Your answer must be an exact copy of the data, without any pictures.

• **Coordinate-based change listings**:

Content starts

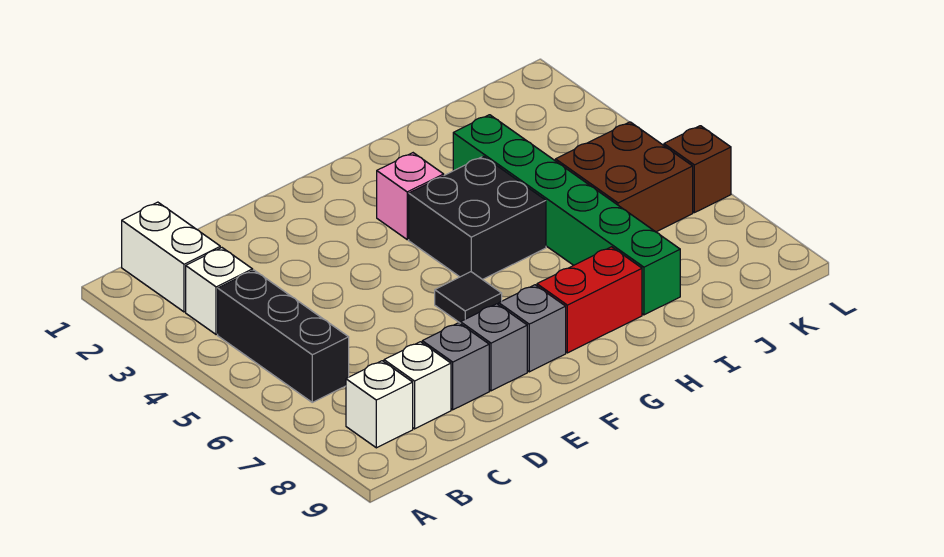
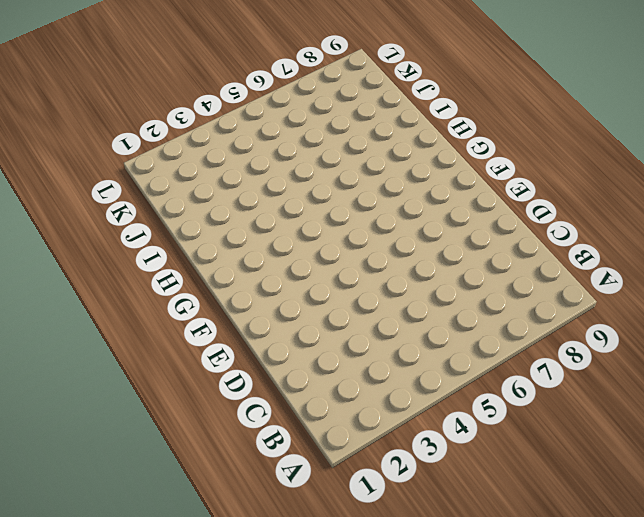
none -> white brick B1:B2 level 1
none -> white brick B3 level 1
none -> black brick B4:B6 level 1

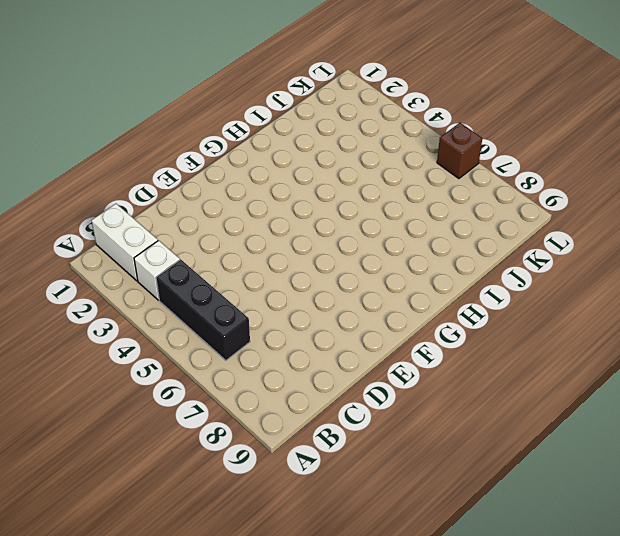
none -> white brick B8 level 1
none -> white brick C8 level 1
none -> grey brick D8 level 1

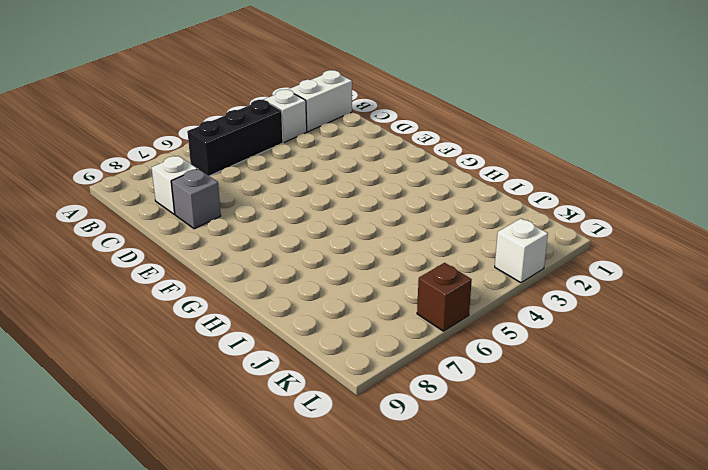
white brick L3 level 1 -> white brick B8 level 1
none -> grey brick E8 level 1
none -> black tile F6 level 1
none -> grey brick F8 level 1

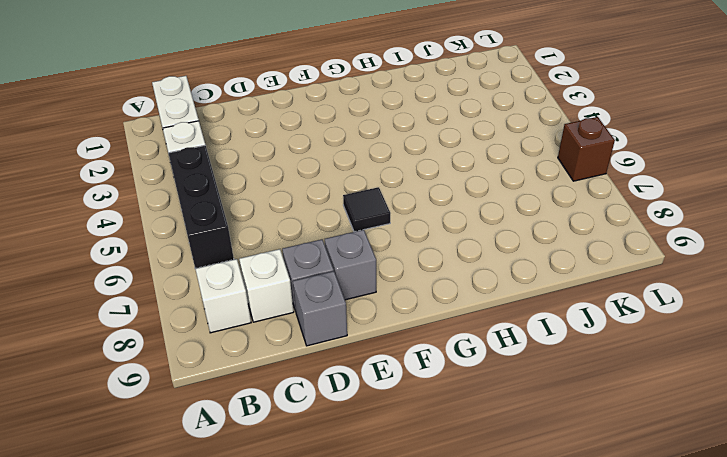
grey brick D9 level 1 -> grey brick F8 level 1
none -> pink brick G3 level 1
none -> black brick G4:H5 level 1
none -> red brick G8:H8 level 1

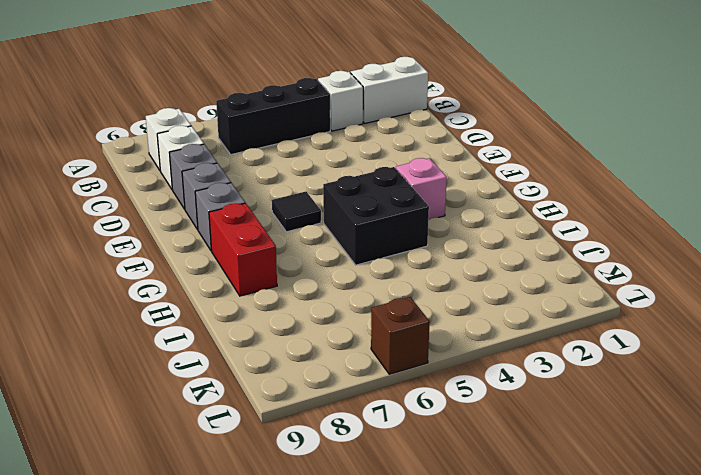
none -> green brick I3:I8 level 1
none -> brown brick J5:K6 level 1

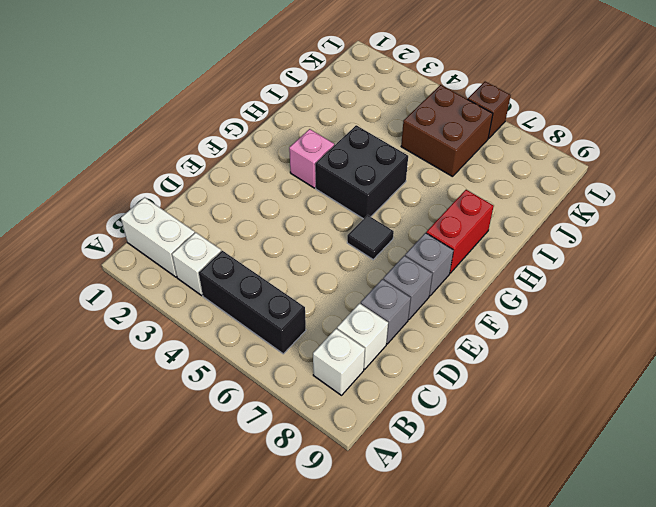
none -> green brick I3:I8 level 1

Content ends

• **ANSWER SPACE**:
none -> white brick B1:B2 level 1
none -> white brick B3 level 1
none -> black brick B4:B6 level 1

none -> white brick B8 level 1
none -> white brick C8 level 1
none -> grey brick D8 level 1

white brick L3 level 1 -> white brick B8 level 1
none -> grey brick E8 level 1
none -> black tile F6 level 1
none -> grey brick F8 level 1

grey brick D9 level 1 -> grey brick F8 level 1
none -> pink brick G3 level 1
none -> black brick G4:H5 level 1
none -> red brick G8:H8 level 1

none -> green brick I3:I8 level 1
none -> brown brick J5:K6 level 1

none -> green brick I3:I8 level 1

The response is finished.